_The task_
Everything in the records below from the line containing "D1: diode 1N4148" through the line containing "R5: 4.7k (DRV, GND) -> 3.3k (DRV, GND)" is to be reproduced exactly, those two lines included; no picture is to be copied.

_Provided material_
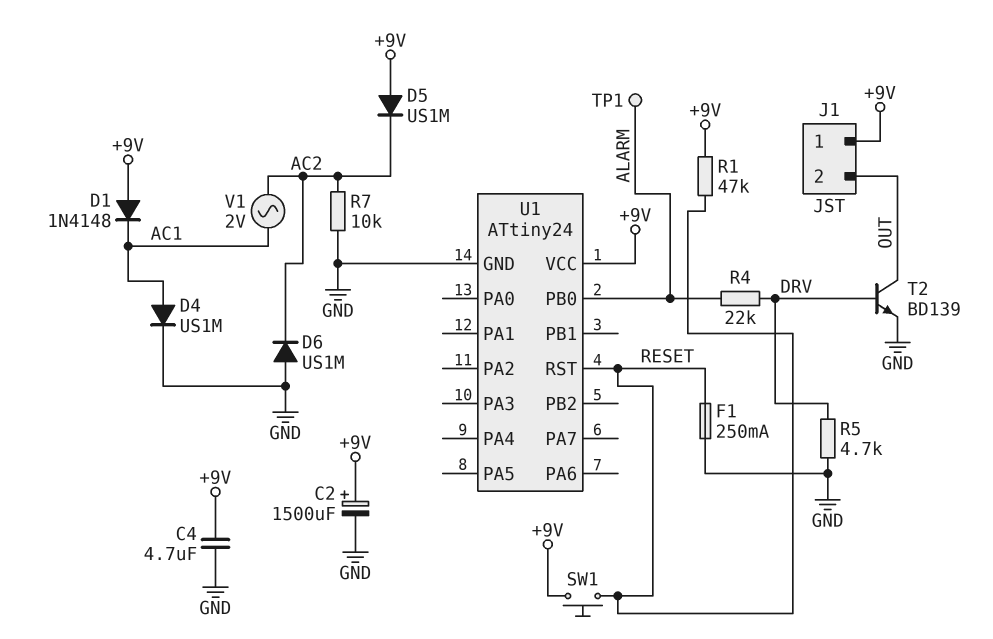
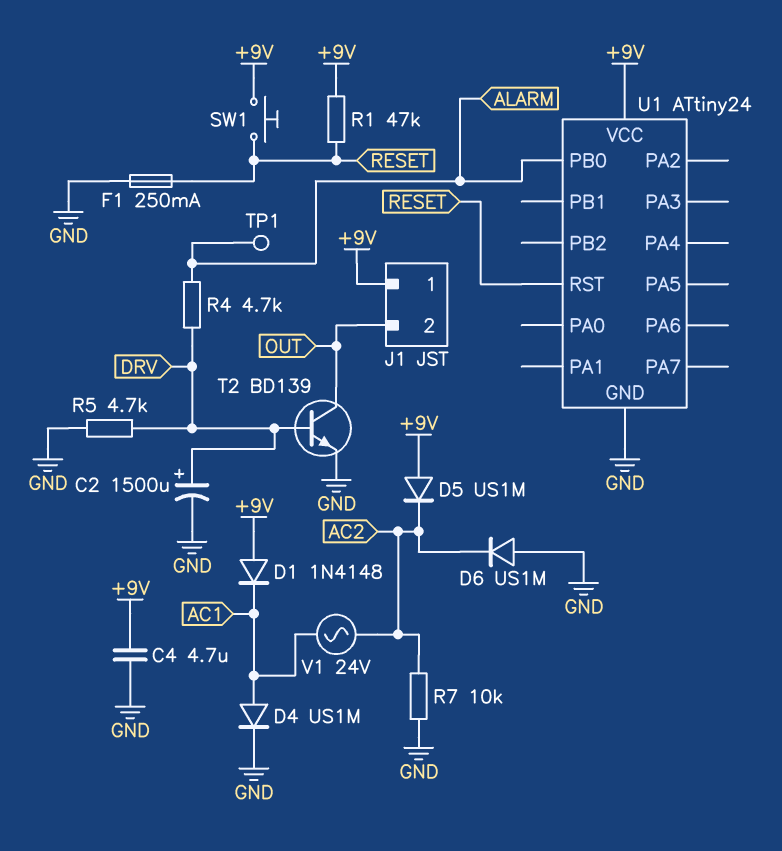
C2: 1500uF (plus +9V, minus GND) -> 1500uF (plus DRV, minus GND)
R4: 22k (ALARM, DRV) -> 4.7k (ALARM, DRV)
V1: AC 2V (AC1, AC2) -> AC 24V (AC1, AC2)

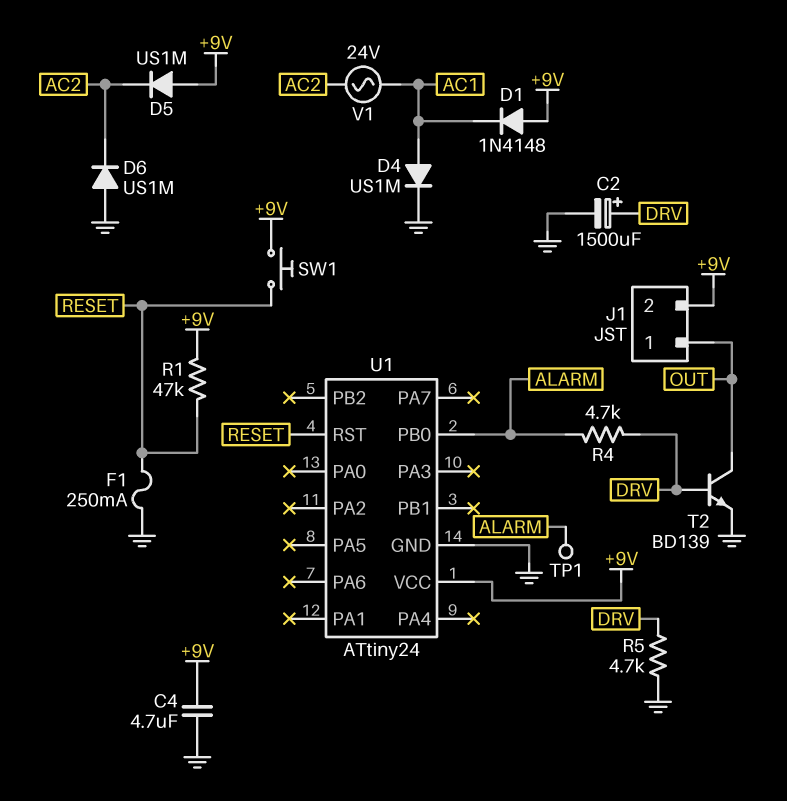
J1 pin 1: +9V -> OUT
J1 pin 2: OUT -> +9V
R7: 10k (AC2, GND) -> none

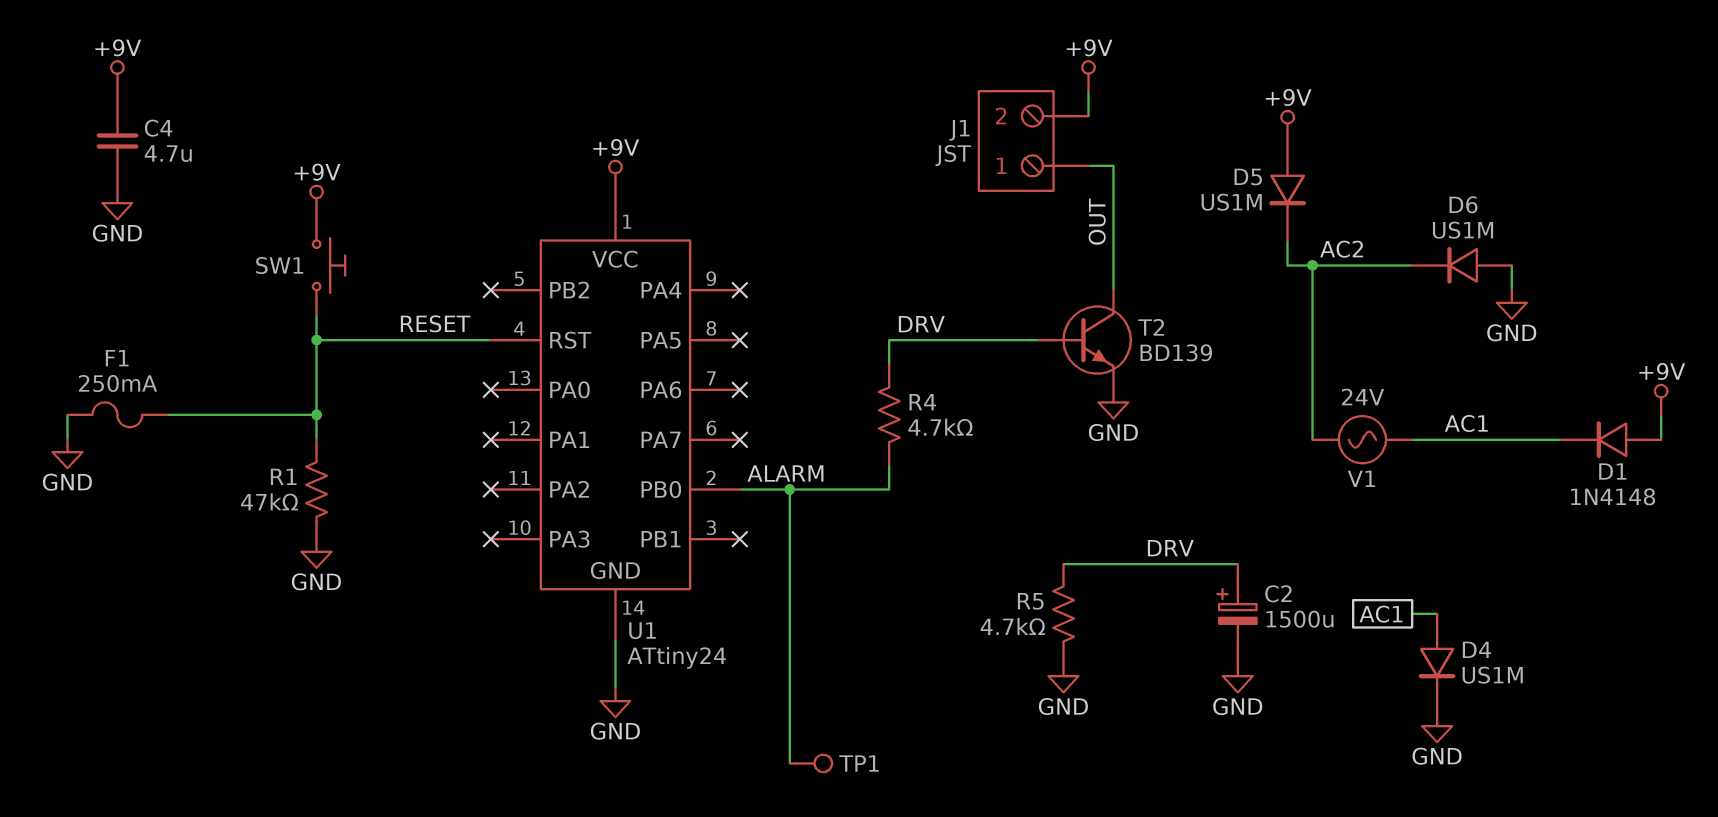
R1: 47k (+9V, RESET) -> 47k (GND, RESET)

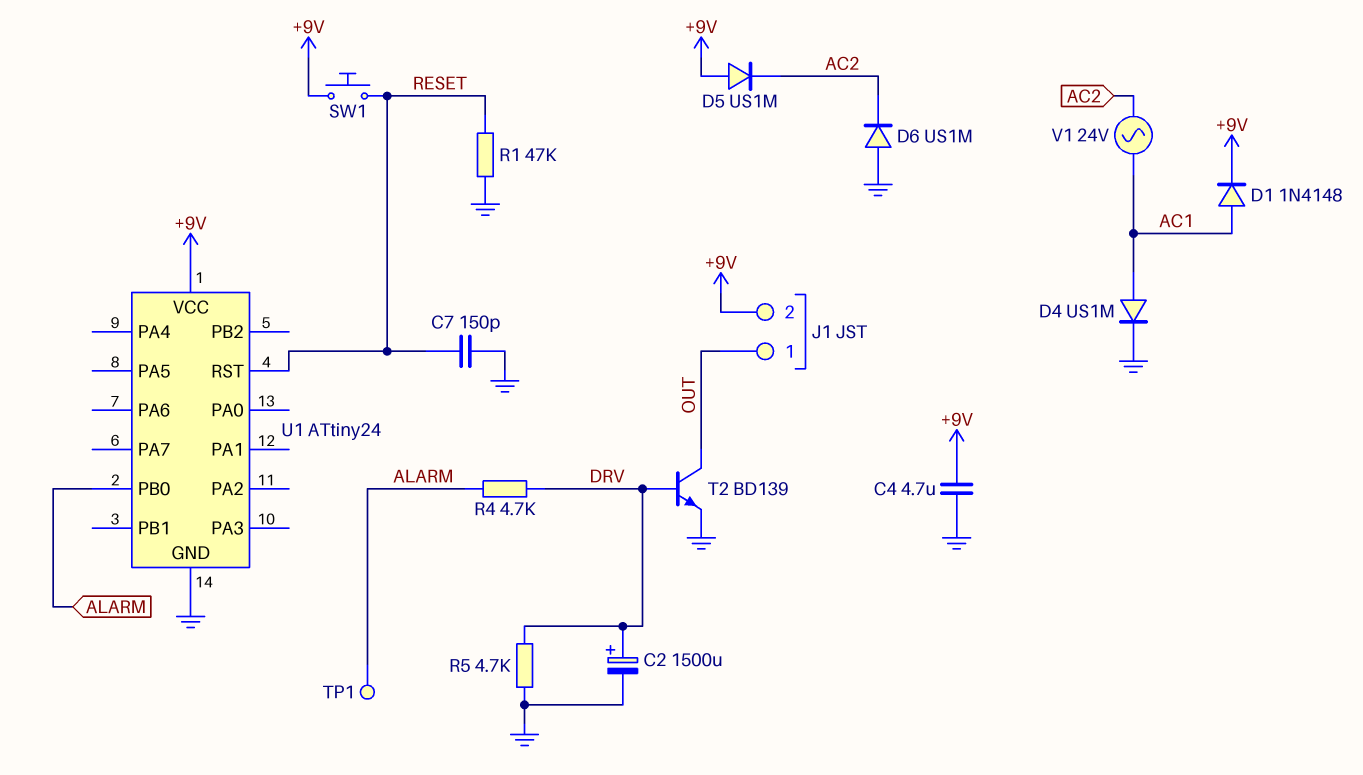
C7: none -> 150pF (GND, RESET)
D1: diode 1N4148 (A +9V, K AC1) -> diode 1N4148 (A AC1, K +9V)
F1: 250mA (GND, RESET) -> none

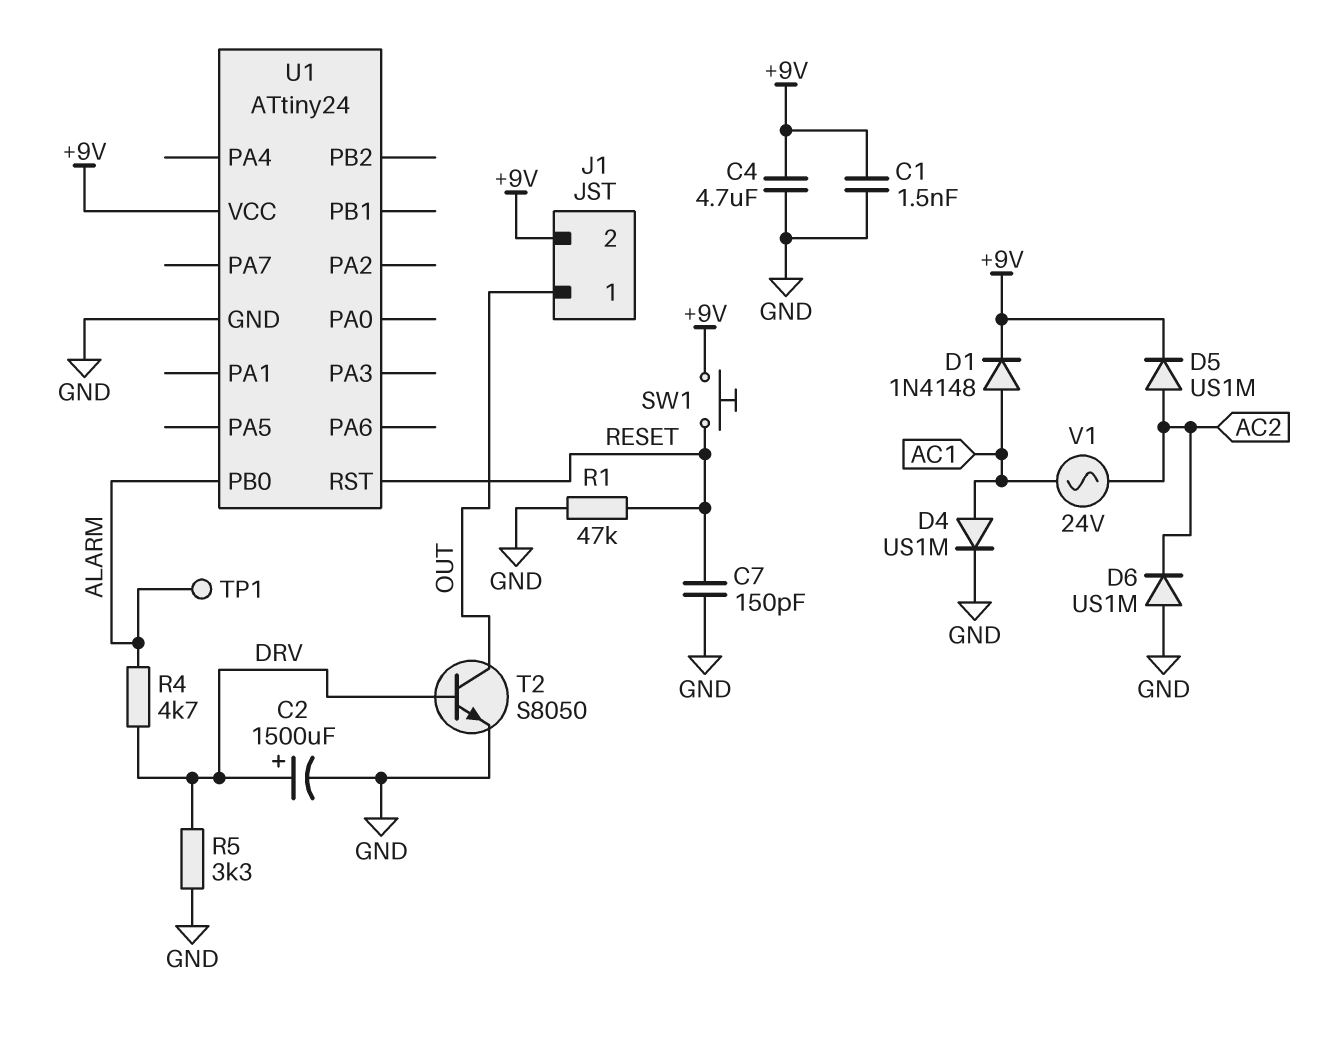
C1: none -> 1.5nF (+9V, GND)
D5: diode US1M (A +9V, K AC2) -> diode US1M (A AC2, K +9V)
R5: 4.7k (DRV, GND) -> 3.3k (DRV, GND)
T2: NPN BD139 (B DRV, C OUT, E GND) -> NPN S8050 (B DRV, C OUT, E GND)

_Solved problem_
D1: diode 1N4148 (A +9V, K AC1) -> diode 1N4148 (A AC1, K +9V)
F1: 250mA (GND, RESET) -> none

C1: none -> 1.5nF (+9V, GND)
D5: diode US1M (A +9V, K AC2) -> diode US1M (A AC2, K +9V)
R5: 4.7k (DRV, GND) -> 3.3k (DRV, GND)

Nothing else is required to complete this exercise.